[Opening INPUT MATERIAL section]
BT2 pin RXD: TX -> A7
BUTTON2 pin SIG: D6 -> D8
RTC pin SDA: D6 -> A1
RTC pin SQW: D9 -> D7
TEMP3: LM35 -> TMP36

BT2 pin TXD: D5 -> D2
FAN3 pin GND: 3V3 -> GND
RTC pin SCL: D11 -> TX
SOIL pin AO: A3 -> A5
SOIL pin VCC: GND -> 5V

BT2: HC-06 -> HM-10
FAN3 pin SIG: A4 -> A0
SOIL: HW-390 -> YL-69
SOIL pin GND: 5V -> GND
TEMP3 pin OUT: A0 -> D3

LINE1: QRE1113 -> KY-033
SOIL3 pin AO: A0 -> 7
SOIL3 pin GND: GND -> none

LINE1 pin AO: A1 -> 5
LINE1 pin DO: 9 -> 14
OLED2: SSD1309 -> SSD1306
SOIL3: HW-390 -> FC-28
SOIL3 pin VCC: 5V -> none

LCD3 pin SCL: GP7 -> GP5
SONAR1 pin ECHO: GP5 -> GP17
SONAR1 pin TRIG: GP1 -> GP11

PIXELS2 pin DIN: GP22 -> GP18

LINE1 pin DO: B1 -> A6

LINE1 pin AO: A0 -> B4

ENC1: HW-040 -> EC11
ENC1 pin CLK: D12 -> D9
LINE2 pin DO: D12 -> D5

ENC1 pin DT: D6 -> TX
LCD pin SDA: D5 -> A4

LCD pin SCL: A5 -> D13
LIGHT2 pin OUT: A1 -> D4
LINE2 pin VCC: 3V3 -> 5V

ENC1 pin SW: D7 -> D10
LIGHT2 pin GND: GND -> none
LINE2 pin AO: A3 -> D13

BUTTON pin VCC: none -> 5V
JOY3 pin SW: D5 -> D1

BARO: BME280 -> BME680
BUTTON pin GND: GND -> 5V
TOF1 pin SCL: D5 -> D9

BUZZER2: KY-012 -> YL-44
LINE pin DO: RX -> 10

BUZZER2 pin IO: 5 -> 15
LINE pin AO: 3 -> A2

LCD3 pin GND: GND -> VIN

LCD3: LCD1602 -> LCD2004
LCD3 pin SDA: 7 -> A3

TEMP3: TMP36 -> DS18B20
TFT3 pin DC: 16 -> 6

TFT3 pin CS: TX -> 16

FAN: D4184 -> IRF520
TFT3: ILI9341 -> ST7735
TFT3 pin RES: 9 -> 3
[Closing INPUT MATERIAL section]
-- ACTIVITY --
For this exercise, give every entry again exactly as it appears.

-- SOLVED EXERCISE --
BT2 pin RXD: TX -> A7
BUTTON2 pin SIG: D6 -> D8
RTC pin SDA: D6 -> A1
RTC pin SQW: D9 -> D7
TEMP3: LM35 -> TMP36

BT2 pin TXD: D5 -> D2
FAN3 pin GND: 3V3 -> GND
RTC pin SCL: D11 -> TX
SOIL pin AO: A3 -> A5
SOIL pin VCC: GND -> 5V

BT2: HC-06 -> HM-10
FAN3 pin SIG: A4 -> A0
SOIL: HW-390 -> YL-69
SOIL pin GND: 5V -> GND
TEMP3 pin OUT: A0 -> D3

LINE1: QRE1113 -> KY-033
SOIL3 pin AO: A0 -> 7
SOIL3 pin GND: GND -> none

LINE1 pin AO: A1 -> 5
LINE1 pin DO: 9 -> 14
OLED2: SSD1309 -> SSD1306
SOIL3: HW-390 -> FC-28
SOIL3 pin VCC: 5V -> none

LCD3 pin SCL: GP7 -> GP5
SONAR1 pin ECHO: GP5 -> GP17
SONAR1 pin TRIG: GP1 -> GP11

PIXELS2 pin DIN: GP22 -> GP18

LINE1 pin DO: B1 -> A6

LINE1 pin AO: A0 -> B4

ENC1: HW-040 -> EC11
ENC1 pin CLK: D12 -> D9
LINE2 pin DO: D12 -> D5

ENC1 pin DT: D6 -> TX
LCD pin SDA: D5 -> A4

LCD pin SCL: A5 -> D13
LIGHT2 pin OUT: A1 -> D4
LINE2 pin VCC: 3V3 -> 5V

ENC1 pin SW: D7 -> D10
LIGHT2 pin GND: GND -> none
LINE2 pin AO: A3 -> D13

BUTTON pin VCC: none -> 5V
JOY3 pin SW: D5 -> D1

BARO: BME280 -> BME680
BUTTON pin GND: GND -> 5V
TOF1 pin SCL: D5 -> D9

BUZZER2: KY-012 -> YL-44
LINE pin DO: RX -> 10

BUZZER2 pin IO: 5 -> 15
LINE pin AO: 3 -> A2

LCD3 pin GND: GND -> VIN

LCD3: LCD1602 -> LCD2004
LCD3 pin SDA: 7 -> A3

TEMP3: TMP36 -> DS18B20
TFT3 pin DC: 16 -> 6

TFT3 pin CS: TX -> 16

FAN: D4184 -> IRF520
TFT3: ILI9341 -> ST7735
TFT3 pin RES: 9 -> 3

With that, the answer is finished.